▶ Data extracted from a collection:
<<<<

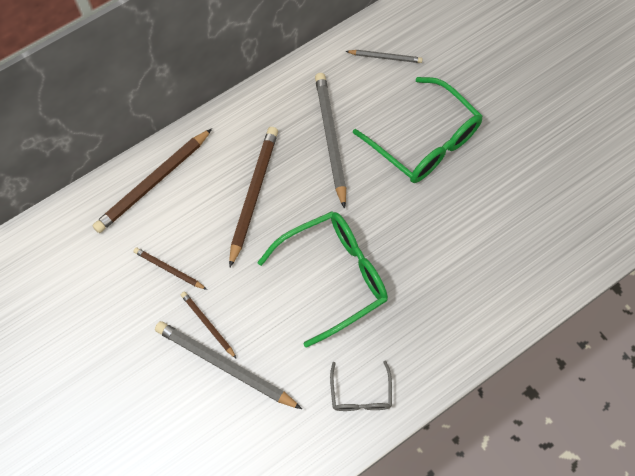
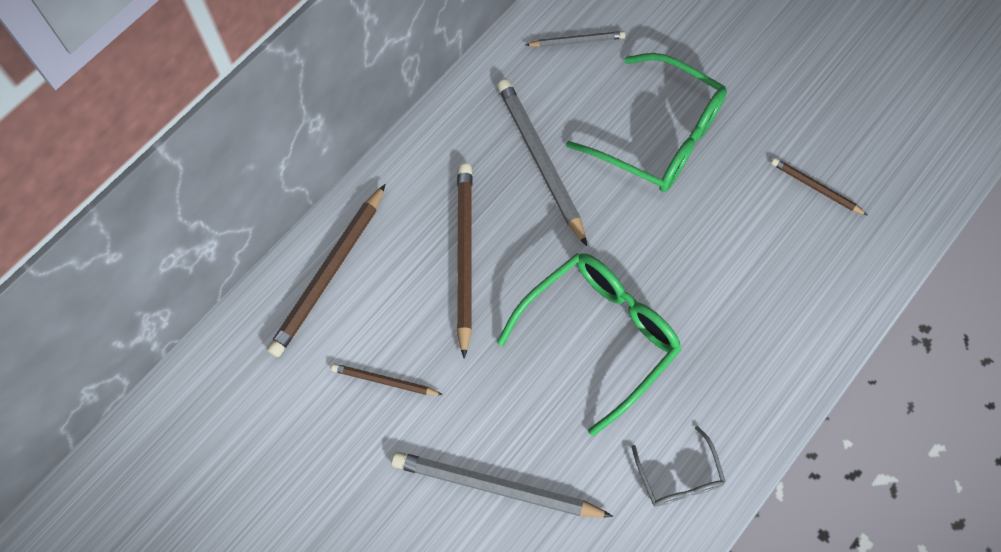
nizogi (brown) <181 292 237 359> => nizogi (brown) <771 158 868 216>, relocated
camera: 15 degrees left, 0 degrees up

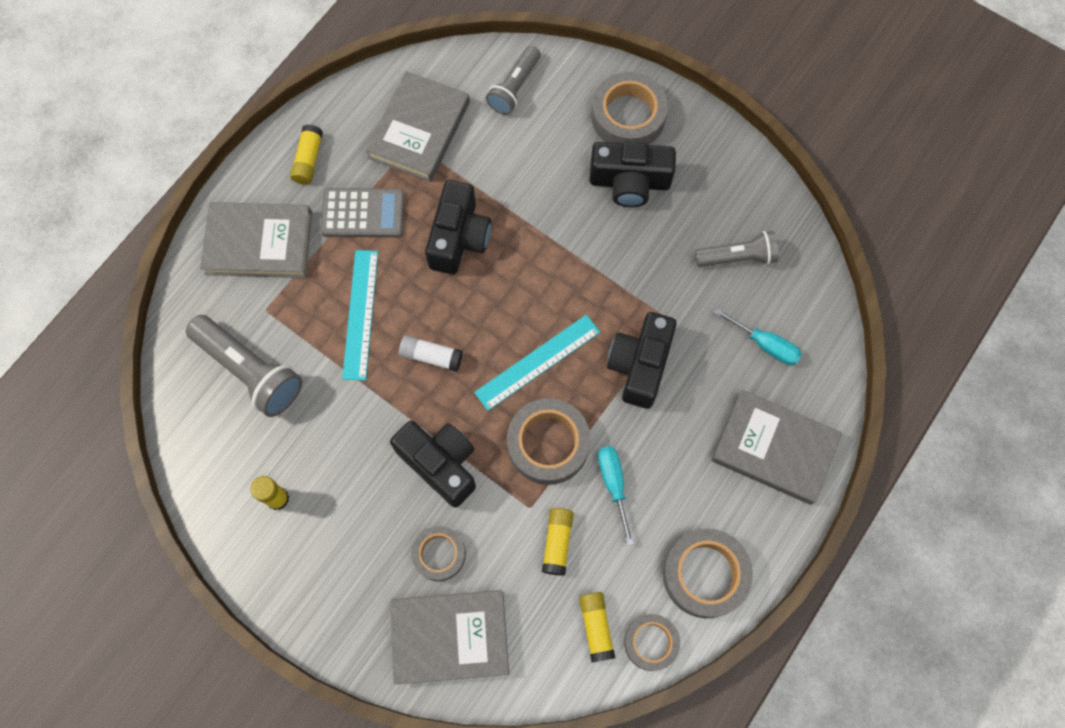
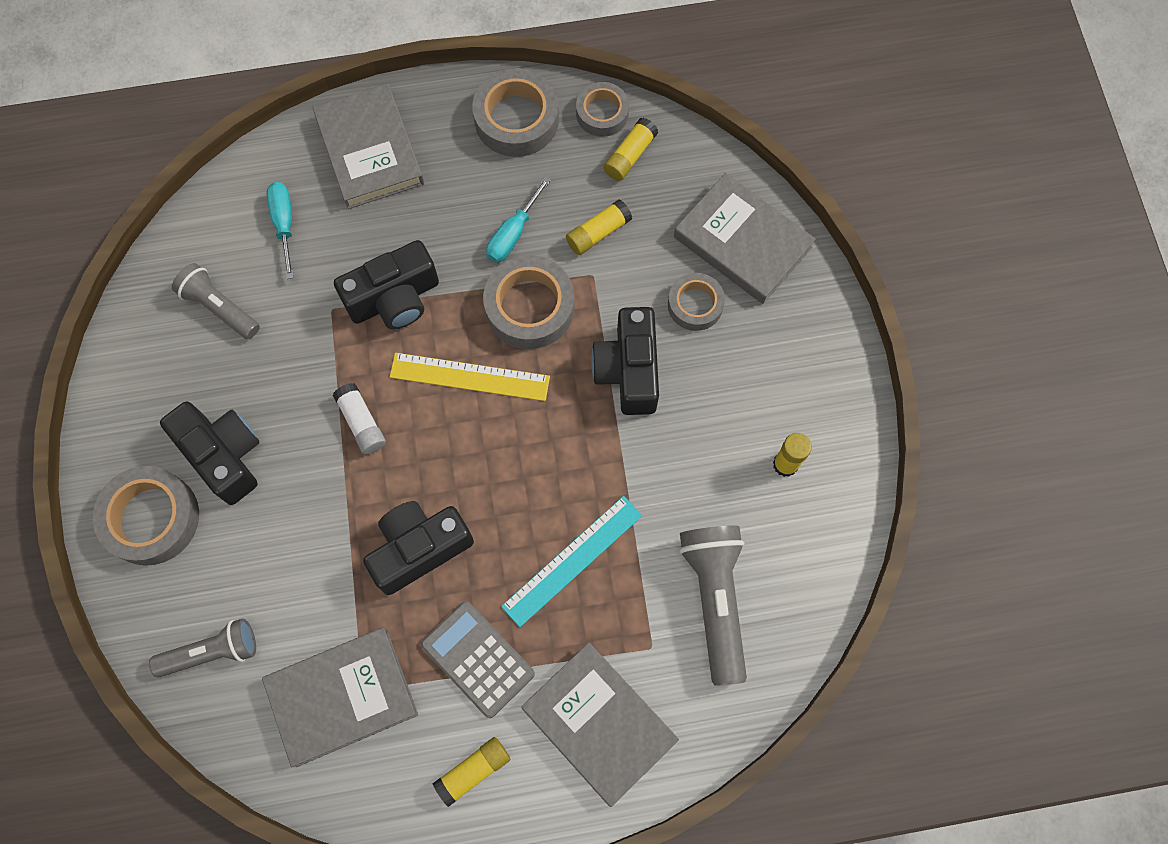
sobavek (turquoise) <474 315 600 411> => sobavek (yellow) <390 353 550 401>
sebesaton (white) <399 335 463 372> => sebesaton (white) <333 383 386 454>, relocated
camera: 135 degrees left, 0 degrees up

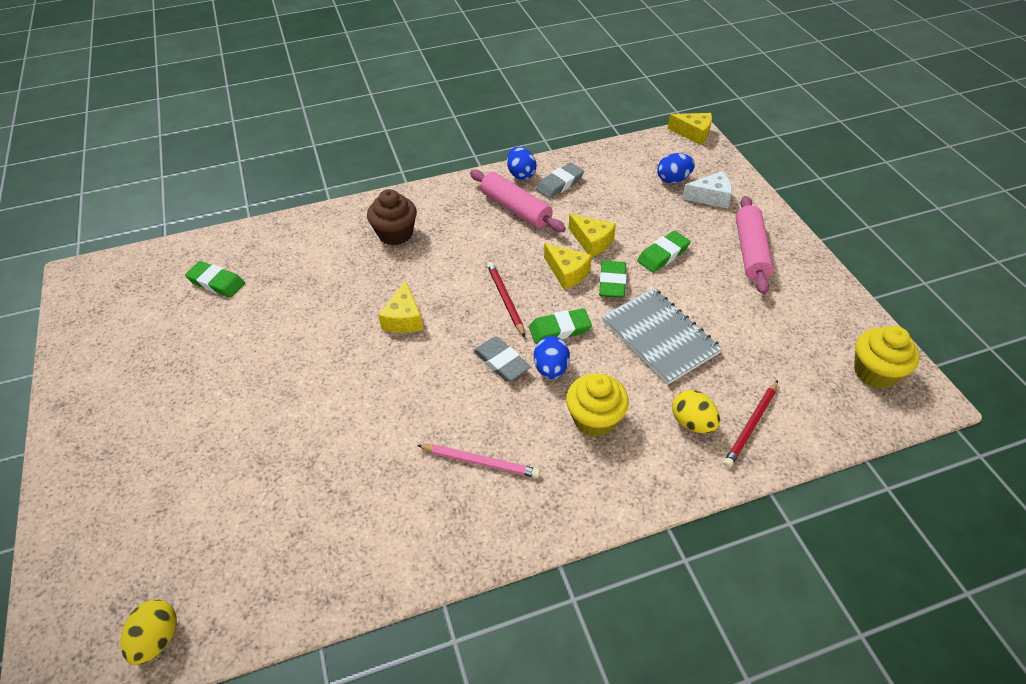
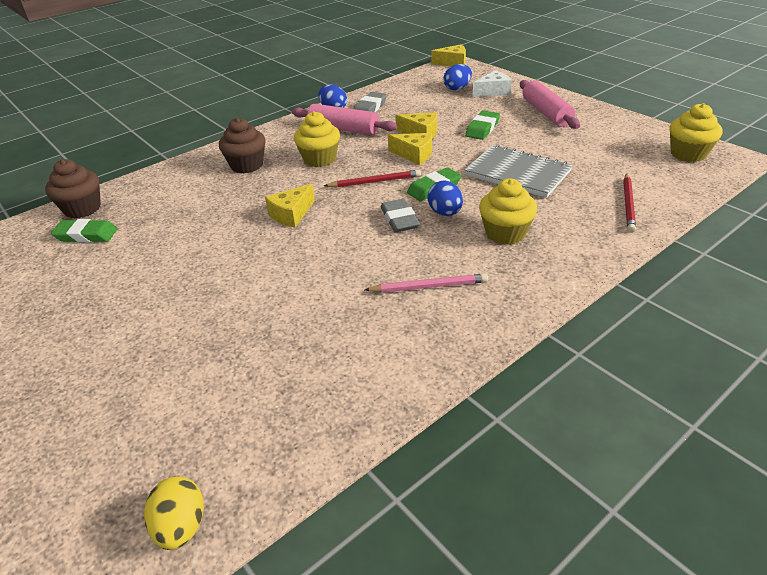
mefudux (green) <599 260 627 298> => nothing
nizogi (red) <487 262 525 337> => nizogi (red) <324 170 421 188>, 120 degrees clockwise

>>>>

▶ WORK INSTRUCTIONS: Give back all the records as they stand, but with no pictures in the copy.

▶ WRITTEN RESPONSE:
nizogi (brown) <181 292 237 359> => nizogi (brown) <771 158 868 216>, relocated
camera: 15 degrees left, 0 degrees up

sobavek (turquoise) <474 315 600 411> => sobavek (yellow) <390 353 550 401>
sebesaton (white) <399 335 463 372> => sebesaton (white) <333 383 386 454>, relocated
camera: 135 degrees left, 0 degrees up

mefudux (green) <599 260 627 298> => nothing
nizogi (red) <487 262 525 337> => nizogi (red) <324 170 421 188>, 120 degrees clockwise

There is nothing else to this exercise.